THE PROBLEM:
Write only how many lines in this data include "down".

INPUT DATA:
<<<<
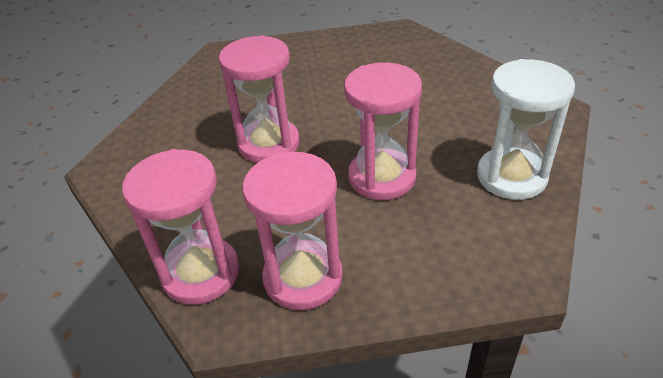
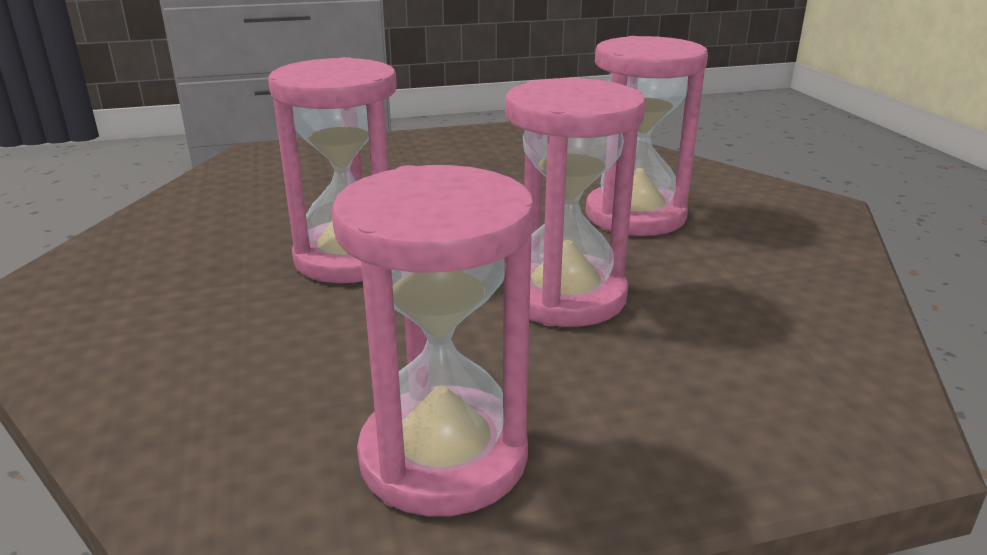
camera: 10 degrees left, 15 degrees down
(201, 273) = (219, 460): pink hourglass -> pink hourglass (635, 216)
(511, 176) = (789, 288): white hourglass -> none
>>>>
<<<<
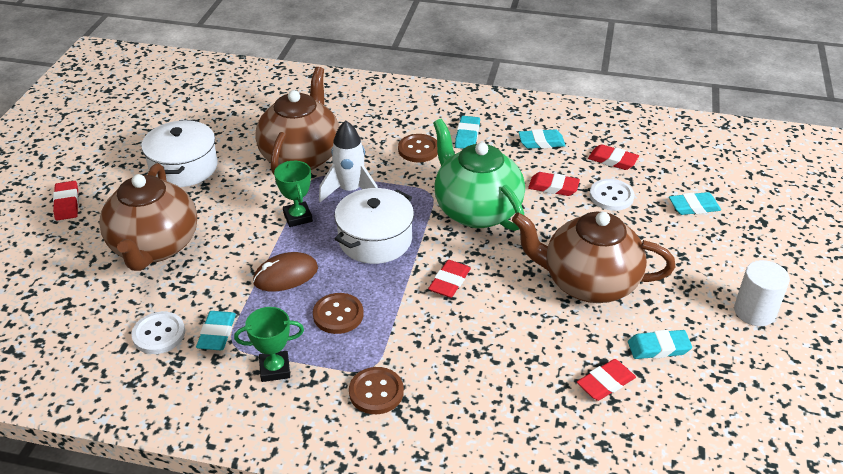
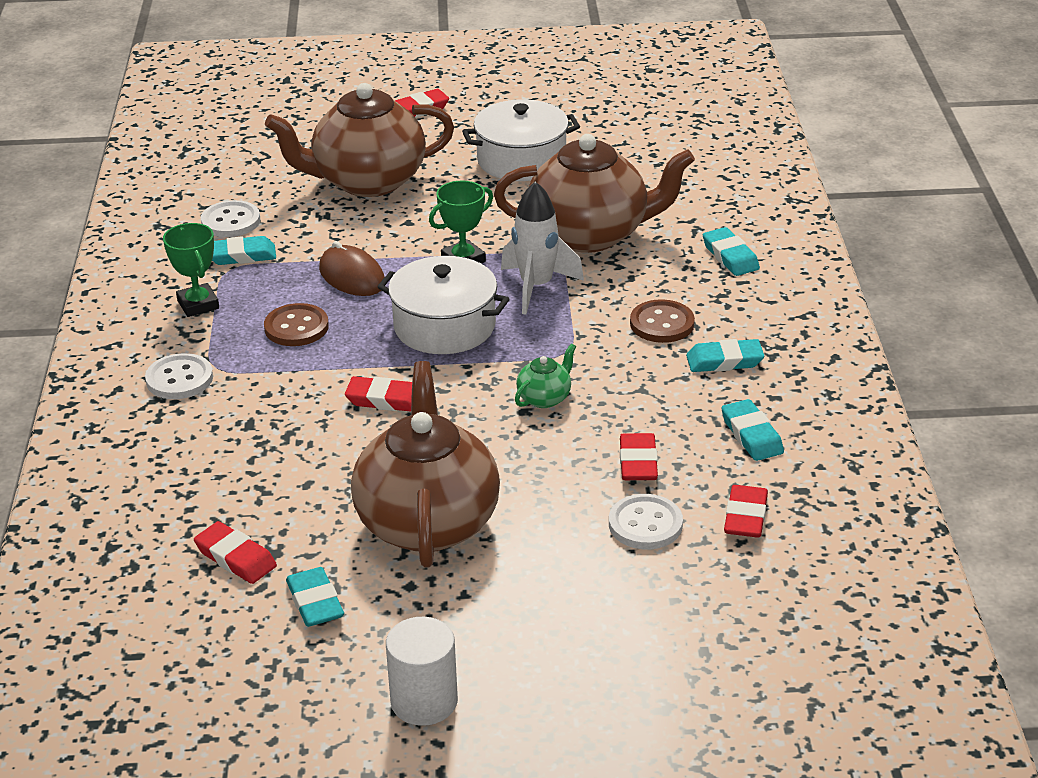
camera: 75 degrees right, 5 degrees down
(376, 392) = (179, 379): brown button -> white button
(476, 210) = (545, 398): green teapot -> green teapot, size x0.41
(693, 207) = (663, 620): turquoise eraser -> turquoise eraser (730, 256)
>>>>
RESULT OF THE TASK:
2